* Input material:
******************************
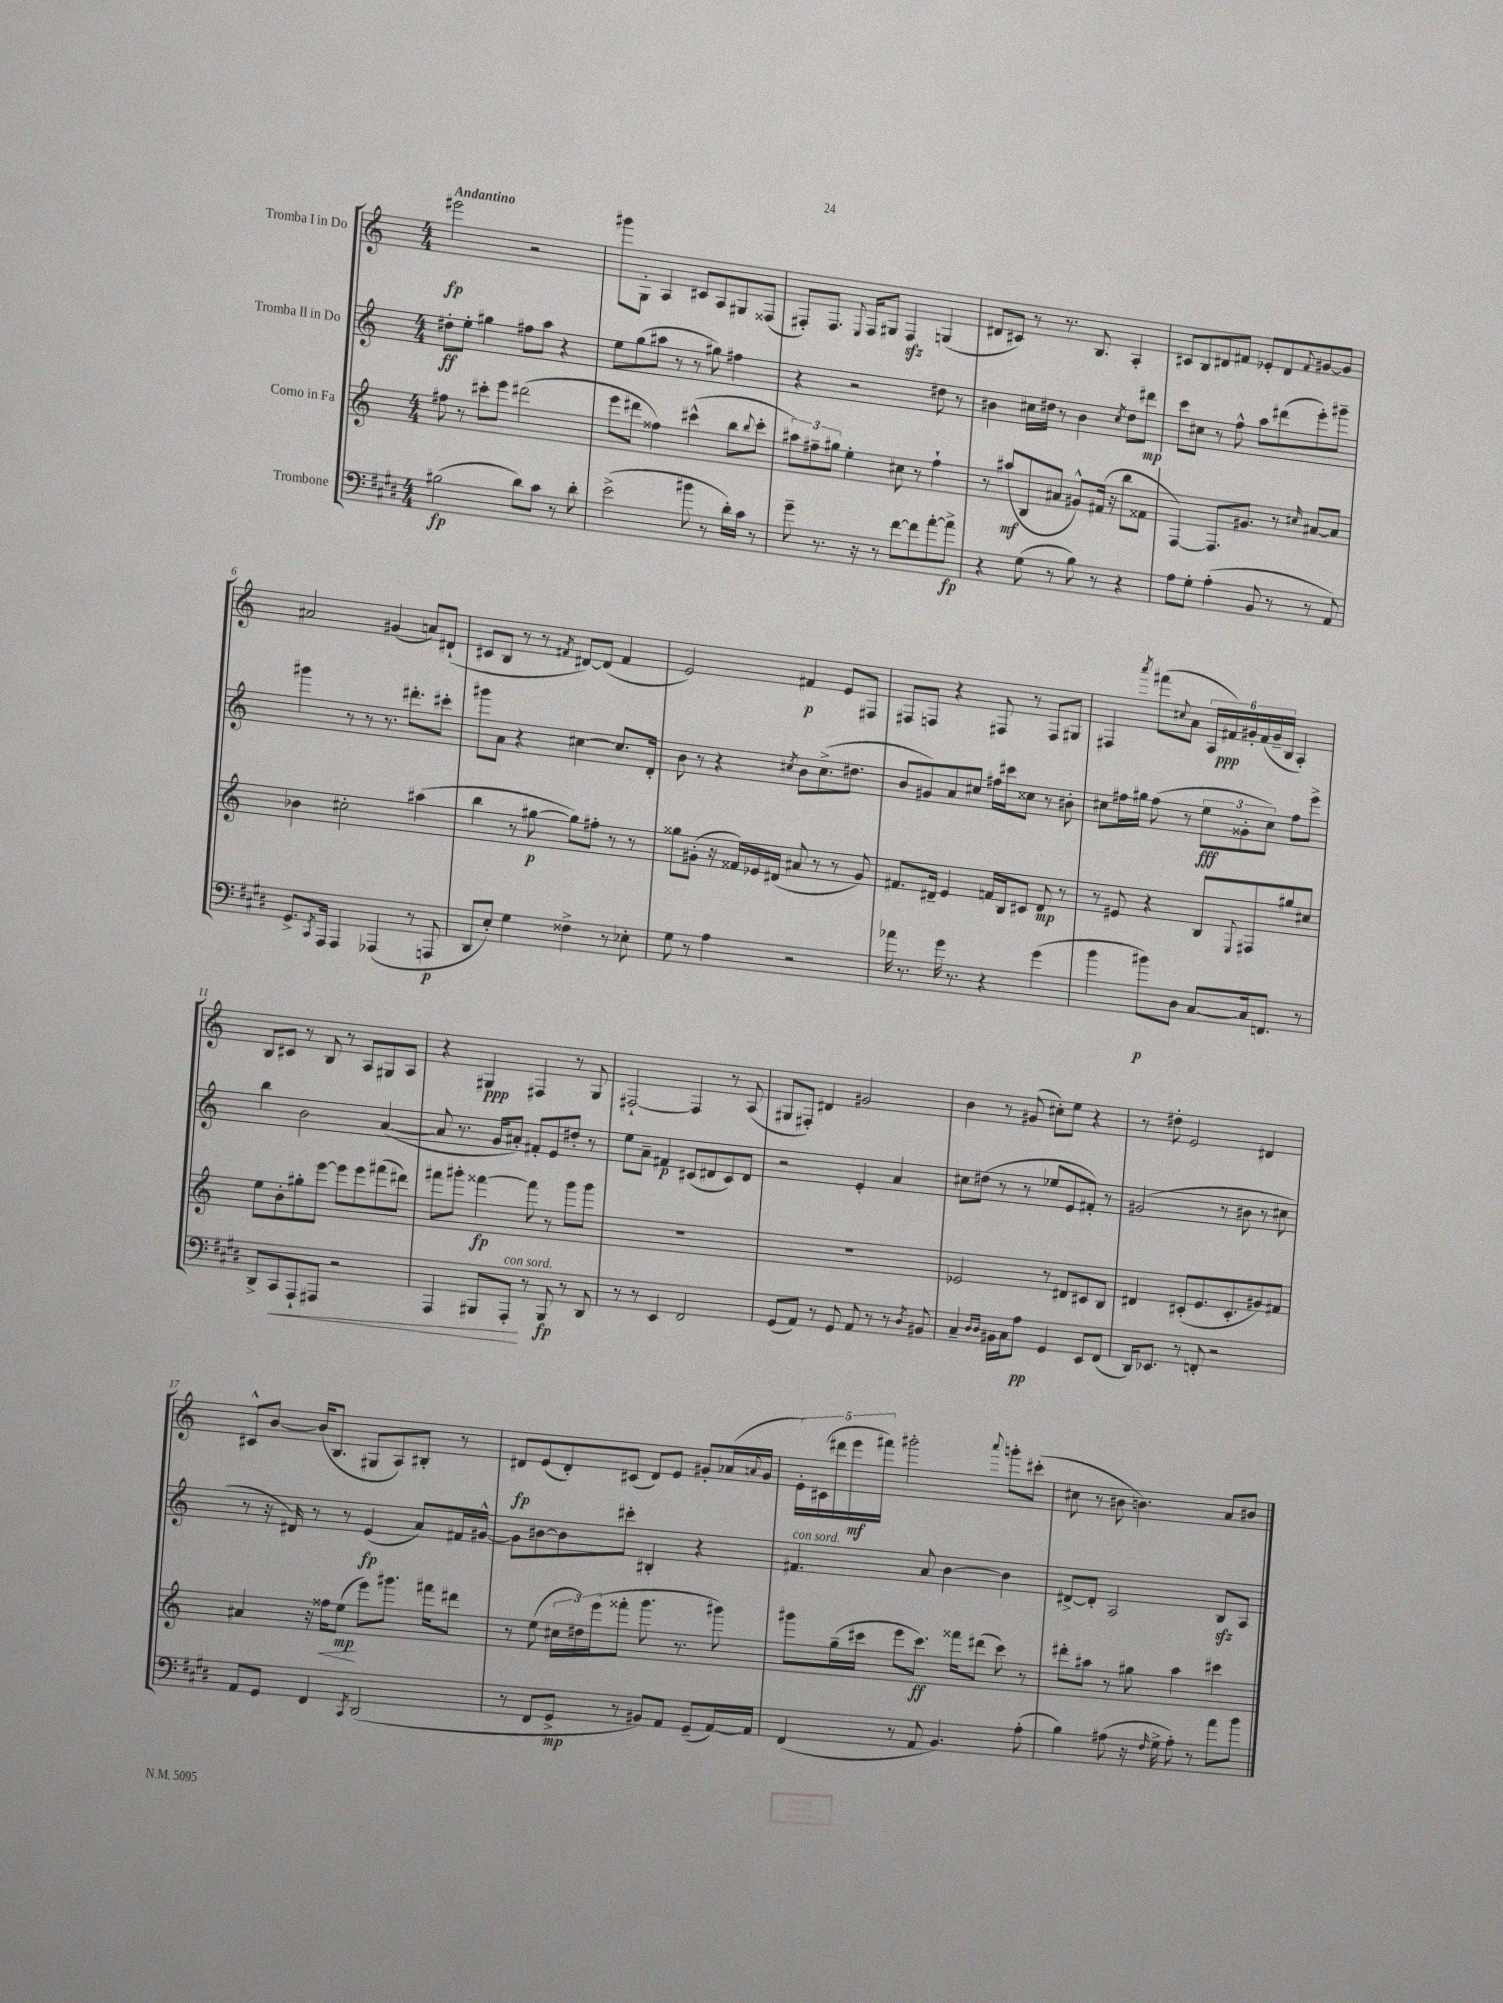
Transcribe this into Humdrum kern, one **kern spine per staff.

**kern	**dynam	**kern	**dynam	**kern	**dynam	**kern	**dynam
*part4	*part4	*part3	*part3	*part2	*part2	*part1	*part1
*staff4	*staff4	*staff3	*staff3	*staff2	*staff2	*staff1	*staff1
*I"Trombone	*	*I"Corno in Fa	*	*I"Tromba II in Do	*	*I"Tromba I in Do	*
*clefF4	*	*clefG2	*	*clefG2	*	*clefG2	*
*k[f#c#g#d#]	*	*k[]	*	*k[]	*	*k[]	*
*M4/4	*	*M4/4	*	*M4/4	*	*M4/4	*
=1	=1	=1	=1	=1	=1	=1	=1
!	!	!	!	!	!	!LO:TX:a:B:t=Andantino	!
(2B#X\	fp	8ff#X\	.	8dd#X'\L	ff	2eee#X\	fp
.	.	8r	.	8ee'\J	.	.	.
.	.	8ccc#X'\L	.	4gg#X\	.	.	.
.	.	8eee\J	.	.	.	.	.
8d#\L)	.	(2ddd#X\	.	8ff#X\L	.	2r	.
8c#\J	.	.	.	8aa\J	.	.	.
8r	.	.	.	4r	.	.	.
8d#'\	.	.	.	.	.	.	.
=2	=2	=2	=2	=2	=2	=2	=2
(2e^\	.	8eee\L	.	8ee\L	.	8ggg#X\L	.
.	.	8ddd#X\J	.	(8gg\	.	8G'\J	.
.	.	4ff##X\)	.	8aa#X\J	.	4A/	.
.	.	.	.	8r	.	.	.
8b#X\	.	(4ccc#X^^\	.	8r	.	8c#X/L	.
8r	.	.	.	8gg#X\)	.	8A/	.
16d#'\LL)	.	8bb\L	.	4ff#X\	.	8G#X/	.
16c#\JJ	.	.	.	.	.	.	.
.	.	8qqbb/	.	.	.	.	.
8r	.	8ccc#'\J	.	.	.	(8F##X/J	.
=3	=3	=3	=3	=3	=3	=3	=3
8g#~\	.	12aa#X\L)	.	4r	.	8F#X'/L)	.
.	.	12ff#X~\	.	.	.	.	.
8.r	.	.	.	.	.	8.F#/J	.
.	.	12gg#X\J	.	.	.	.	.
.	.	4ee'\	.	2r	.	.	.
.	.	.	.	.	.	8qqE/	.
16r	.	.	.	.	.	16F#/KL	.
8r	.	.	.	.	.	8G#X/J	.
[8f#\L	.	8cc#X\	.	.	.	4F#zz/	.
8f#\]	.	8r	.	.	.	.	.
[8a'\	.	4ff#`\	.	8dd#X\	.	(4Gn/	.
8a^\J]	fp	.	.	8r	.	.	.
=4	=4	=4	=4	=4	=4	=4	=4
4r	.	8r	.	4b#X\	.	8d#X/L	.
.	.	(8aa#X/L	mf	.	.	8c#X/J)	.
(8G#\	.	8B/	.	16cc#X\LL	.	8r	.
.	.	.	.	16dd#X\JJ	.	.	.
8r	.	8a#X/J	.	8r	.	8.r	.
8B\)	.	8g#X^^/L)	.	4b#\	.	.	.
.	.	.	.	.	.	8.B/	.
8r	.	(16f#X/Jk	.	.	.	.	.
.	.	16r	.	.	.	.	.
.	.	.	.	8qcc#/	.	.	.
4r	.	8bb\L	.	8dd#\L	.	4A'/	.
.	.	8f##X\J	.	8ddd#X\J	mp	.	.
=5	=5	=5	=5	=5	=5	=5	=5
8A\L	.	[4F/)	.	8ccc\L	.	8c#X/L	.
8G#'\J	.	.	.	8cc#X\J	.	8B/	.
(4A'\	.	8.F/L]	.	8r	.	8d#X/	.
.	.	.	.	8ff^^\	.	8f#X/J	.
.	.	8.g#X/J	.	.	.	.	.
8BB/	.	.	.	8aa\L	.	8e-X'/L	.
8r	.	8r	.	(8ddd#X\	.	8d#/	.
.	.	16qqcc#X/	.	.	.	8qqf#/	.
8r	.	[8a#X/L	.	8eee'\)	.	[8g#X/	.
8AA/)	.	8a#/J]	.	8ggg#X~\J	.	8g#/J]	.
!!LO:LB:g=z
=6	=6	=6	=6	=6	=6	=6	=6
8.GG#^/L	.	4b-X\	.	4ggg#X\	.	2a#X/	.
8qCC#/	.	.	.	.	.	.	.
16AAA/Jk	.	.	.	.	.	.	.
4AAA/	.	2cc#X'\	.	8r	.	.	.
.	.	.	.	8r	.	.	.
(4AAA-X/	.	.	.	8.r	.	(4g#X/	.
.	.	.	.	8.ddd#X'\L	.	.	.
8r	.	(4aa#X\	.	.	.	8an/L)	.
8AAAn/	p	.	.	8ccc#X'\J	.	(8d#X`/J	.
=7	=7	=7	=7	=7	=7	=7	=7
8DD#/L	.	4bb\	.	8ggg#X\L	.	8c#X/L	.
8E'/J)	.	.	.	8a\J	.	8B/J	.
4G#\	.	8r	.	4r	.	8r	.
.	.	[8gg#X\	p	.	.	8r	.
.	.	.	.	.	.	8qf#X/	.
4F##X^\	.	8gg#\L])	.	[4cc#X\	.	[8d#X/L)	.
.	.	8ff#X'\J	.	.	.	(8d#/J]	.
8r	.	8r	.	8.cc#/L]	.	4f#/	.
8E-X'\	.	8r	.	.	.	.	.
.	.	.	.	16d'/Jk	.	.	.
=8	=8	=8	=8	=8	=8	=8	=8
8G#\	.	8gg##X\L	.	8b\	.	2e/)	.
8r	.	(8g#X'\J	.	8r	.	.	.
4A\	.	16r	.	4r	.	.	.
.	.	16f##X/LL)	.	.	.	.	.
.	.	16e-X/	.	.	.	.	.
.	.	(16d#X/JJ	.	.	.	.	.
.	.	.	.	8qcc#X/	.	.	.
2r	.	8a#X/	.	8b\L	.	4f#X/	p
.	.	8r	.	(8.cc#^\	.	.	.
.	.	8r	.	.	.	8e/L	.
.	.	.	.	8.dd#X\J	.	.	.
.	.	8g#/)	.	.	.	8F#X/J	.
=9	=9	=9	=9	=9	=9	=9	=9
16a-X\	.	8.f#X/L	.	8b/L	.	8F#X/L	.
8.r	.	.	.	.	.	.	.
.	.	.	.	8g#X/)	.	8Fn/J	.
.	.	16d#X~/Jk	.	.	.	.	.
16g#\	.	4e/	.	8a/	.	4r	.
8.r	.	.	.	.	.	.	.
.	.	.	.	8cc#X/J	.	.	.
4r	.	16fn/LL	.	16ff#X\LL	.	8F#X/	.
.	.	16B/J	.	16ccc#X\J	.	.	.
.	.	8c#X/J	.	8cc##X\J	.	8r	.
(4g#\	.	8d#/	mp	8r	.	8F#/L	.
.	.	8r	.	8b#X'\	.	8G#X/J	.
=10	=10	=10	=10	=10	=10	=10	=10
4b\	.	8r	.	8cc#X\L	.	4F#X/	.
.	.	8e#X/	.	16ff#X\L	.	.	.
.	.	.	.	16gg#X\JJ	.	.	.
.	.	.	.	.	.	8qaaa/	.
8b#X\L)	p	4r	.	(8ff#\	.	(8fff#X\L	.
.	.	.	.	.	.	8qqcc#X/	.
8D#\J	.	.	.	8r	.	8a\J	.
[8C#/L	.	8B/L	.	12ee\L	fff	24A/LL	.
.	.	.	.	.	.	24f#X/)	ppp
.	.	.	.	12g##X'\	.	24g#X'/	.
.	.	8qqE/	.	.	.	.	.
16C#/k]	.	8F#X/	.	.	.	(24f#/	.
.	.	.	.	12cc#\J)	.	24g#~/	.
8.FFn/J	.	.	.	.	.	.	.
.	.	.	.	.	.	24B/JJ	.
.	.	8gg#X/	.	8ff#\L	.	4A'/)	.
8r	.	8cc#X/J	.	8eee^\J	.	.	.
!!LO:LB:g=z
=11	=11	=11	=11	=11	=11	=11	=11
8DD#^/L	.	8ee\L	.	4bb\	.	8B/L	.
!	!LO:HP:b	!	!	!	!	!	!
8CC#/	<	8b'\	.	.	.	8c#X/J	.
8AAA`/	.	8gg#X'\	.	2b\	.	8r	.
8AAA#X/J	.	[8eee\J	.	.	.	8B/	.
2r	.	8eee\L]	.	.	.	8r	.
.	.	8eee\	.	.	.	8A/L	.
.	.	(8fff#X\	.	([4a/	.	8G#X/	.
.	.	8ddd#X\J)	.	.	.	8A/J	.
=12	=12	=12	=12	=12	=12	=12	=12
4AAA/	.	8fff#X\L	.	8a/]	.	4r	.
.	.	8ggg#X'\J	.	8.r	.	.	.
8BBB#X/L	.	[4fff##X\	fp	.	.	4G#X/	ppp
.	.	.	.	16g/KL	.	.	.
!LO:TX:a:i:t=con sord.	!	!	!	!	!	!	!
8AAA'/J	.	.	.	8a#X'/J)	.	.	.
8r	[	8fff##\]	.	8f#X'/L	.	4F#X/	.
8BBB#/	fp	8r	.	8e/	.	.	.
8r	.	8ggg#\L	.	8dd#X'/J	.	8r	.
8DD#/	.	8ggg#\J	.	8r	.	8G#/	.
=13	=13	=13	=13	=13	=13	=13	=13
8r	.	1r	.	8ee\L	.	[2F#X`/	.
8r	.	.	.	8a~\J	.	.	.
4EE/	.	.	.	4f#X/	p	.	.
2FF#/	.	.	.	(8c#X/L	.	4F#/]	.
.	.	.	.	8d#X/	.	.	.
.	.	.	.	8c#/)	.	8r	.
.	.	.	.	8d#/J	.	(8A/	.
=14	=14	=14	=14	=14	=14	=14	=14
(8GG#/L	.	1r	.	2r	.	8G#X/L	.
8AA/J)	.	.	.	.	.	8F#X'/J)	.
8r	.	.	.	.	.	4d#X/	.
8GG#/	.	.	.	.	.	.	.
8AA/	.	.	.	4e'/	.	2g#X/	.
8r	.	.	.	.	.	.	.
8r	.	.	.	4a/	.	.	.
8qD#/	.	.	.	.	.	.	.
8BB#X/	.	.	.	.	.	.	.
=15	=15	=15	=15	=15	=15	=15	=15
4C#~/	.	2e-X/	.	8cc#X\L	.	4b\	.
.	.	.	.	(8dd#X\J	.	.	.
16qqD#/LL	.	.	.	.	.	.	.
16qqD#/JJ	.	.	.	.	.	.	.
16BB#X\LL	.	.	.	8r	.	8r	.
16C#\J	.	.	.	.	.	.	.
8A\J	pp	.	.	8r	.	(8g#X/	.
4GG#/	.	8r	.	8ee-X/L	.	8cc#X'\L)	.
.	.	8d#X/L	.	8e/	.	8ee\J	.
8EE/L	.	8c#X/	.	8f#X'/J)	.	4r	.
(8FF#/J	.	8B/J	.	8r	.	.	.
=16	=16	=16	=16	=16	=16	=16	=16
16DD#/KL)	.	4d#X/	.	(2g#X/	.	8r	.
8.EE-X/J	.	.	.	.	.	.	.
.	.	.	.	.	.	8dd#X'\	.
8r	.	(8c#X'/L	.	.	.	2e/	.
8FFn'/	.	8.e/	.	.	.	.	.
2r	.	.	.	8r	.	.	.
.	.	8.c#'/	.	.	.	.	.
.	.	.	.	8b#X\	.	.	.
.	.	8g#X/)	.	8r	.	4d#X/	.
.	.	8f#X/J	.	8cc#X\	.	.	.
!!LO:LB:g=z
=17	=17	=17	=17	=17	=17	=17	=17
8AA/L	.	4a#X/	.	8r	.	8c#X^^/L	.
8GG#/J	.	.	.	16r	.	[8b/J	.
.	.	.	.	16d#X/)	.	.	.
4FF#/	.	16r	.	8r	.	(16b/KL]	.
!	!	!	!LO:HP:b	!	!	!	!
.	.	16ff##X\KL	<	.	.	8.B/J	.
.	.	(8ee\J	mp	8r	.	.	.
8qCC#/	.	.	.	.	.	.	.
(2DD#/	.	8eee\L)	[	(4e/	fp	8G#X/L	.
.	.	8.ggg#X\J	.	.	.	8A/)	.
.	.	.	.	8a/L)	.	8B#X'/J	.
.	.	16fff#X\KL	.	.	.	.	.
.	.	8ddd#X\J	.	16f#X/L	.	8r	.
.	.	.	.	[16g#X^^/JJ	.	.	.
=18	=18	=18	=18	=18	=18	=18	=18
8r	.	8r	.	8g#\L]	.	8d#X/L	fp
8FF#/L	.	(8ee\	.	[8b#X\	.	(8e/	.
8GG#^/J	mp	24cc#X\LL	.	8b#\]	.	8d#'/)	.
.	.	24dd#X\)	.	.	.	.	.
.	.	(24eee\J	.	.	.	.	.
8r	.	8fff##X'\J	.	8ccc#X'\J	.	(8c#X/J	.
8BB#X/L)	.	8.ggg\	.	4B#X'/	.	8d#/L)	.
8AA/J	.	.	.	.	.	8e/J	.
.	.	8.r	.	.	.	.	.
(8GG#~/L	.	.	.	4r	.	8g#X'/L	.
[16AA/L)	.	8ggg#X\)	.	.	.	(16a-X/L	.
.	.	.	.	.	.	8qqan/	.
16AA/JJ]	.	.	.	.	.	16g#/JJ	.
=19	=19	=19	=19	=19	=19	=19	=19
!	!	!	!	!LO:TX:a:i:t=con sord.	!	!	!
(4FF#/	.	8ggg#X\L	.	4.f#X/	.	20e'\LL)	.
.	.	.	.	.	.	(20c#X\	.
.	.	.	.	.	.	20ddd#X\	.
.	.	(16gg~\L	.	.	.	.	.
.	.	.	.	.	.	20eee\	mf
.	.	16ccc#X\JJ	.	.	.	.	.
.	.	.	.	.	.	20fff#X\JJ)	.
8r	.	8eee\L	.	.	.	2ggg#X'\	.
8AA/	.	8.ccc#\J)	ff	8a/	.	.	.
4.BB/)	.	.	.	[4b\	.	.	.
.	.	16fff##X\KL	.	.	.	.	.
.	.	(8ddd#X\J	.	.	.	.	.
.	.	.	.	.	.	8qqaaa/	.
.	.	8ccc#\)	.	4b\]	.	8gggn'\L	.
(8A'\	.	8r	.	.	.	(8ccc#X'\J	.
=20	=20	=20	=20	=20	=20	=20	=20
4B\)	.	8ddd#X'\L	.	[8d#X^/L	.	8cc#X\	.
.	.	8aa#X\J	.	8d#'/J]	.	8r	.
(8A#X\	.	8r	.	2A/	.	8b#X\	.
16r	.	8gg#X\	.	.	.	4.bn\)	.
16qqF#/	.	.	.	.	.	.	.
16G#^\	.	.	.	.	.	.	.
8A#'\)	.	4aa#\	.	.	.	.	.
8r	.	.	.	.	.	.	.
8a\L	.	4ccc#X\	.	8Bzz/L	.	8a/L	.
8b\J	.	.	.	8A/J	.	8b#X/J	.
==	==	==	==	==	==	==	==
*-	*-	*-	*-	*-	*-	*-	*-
******************************
* What you have to do: Gather every line of the data above that contains the string "kern", matching case exactly.

* Solution to this exercise:
Transcribe this into Humdrum kern, one **kern spine per staff.
**kern	**dynam	**kern	**dynam	**kern	**dynam	**kern	**dynam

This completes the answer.